Below, locate the line that contains "camera: 60 degrees right, 10 degrees down". Repeat exactly from that line to the line that contains "yellow button [315,428,370,479]", inclusive, leaving out the pictures.
*** PROVIDED DATA ***
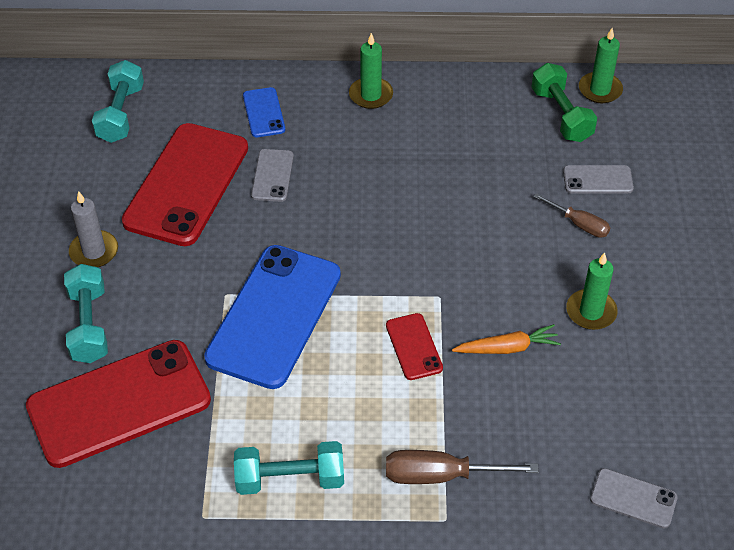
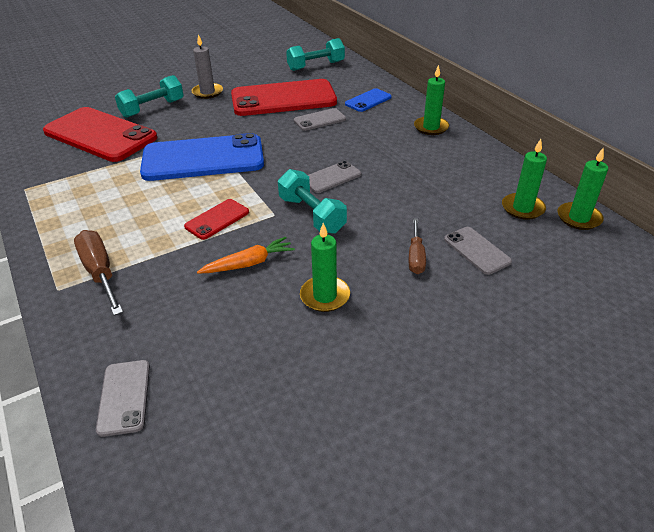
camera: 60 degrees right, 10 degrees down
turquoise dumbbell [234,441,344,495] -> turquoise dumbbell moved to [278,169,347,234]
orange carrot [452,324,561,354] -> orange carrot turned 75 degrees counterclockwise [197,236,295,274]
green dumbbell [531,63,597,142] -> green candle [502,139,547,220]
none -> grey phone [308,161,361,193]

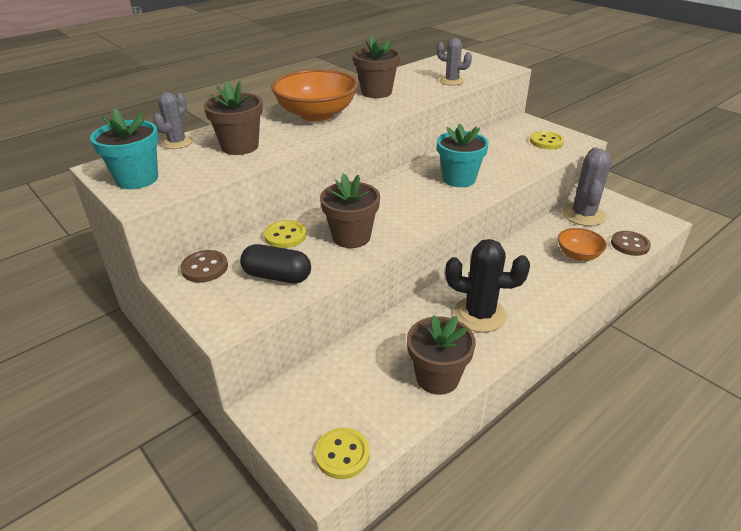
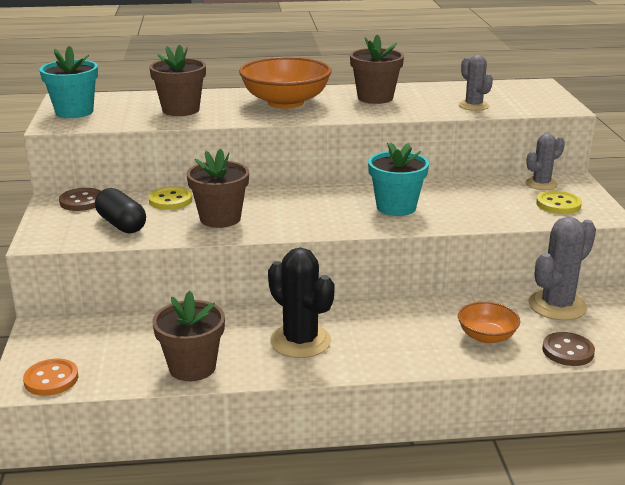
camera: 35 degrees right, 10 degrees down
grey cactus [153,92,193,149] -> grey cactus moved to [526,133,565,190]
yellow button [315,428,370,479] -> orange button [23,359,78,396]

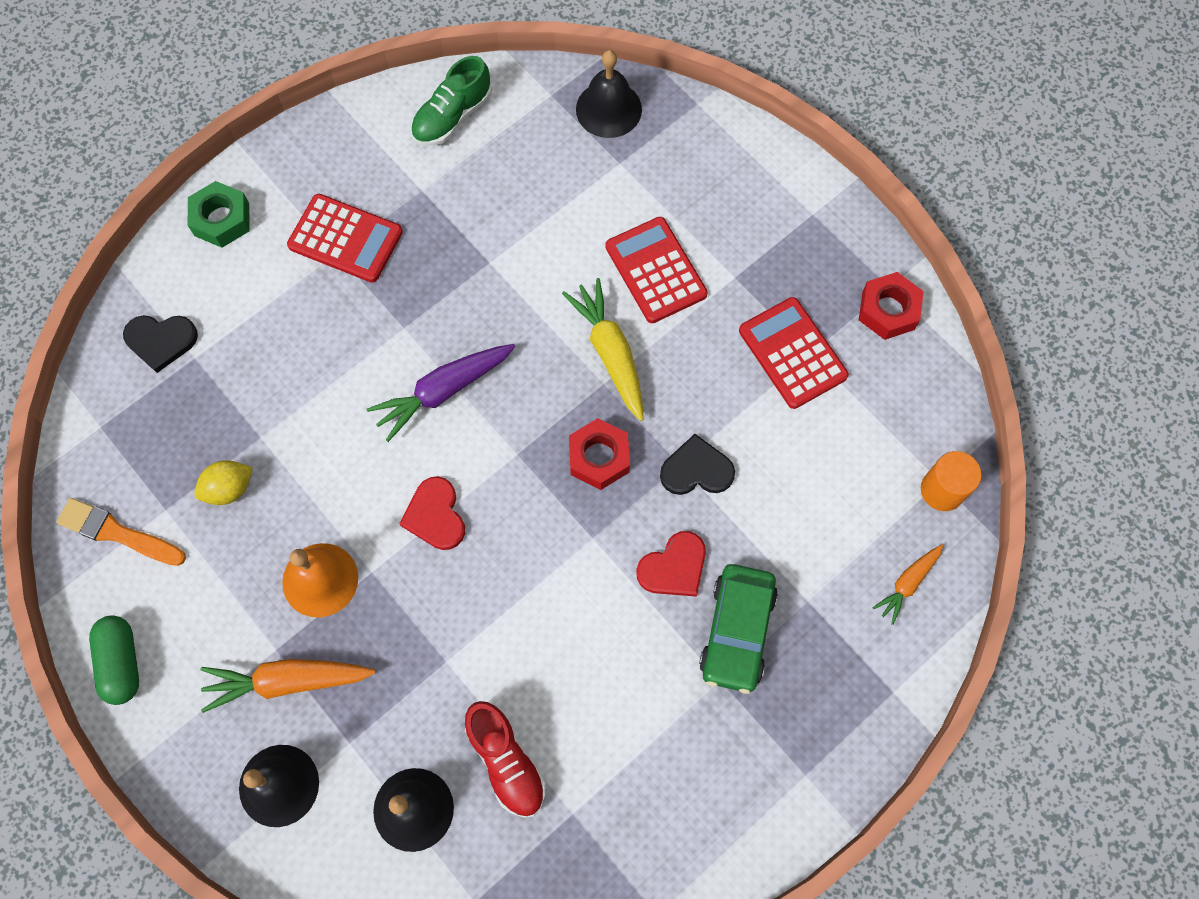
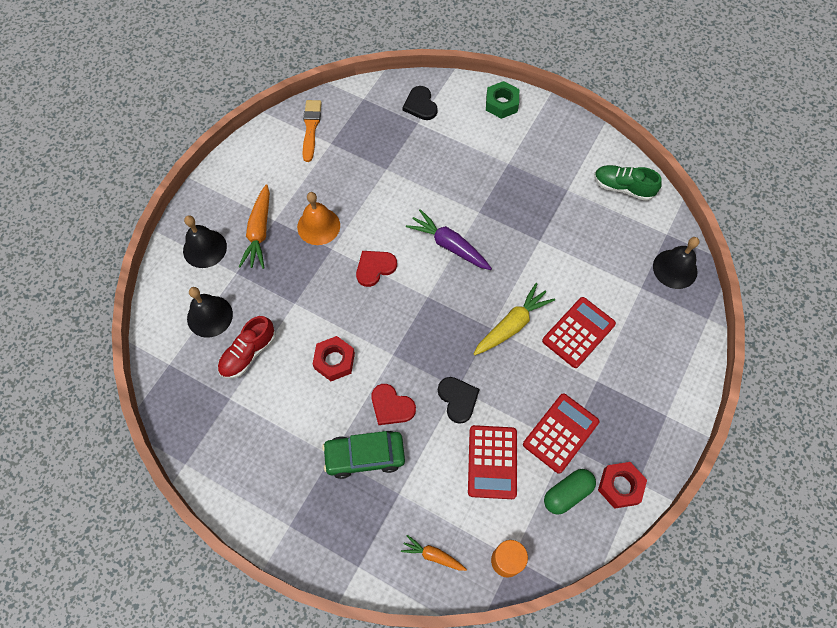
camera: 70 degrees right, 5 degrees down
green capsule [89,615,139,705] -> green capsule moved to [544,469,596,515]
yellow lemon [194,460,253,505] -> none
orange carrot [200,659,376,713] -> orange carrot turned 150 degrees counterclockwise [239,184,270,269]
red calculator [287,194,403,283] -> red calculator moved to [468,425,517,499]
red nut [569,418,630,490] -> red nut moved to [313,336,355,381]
***
*** PROVIDED DATA ***
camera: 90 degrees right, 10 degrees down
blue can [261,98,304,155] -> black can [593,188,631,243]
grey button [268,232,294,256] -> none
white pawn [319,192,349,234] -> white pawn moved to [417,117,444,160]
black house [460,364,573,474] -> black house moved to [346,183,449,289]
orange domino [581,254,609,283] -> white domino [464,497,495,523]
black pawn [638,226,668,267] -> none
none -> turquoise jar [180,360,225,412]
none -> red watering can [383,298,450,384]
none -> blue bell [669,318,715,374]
***
■ **OUTPUT OF THE EXERCISE**
camera: 60 degrees right, 10 degrees down
turquoise dumbbell [234,441,344,495] -> turquoise dumbbell moved to [278,169,347,234]
orange carrot [452,324,561,354] -> orange carrot turned 75 degrees counterclockwise [197,236,295,274]
green dumbbell [531,63,597,142] -> green candle [502,139,547,220]
none -> grey phone [308,161,361,193]

camera: 35 degrees right, 10 degrees down
grey cactus [153,92,193,149] -> grey cactus moved to [526,133,565,190]
yellow button [315,428,370,479] -> orange button [23,359,78,396]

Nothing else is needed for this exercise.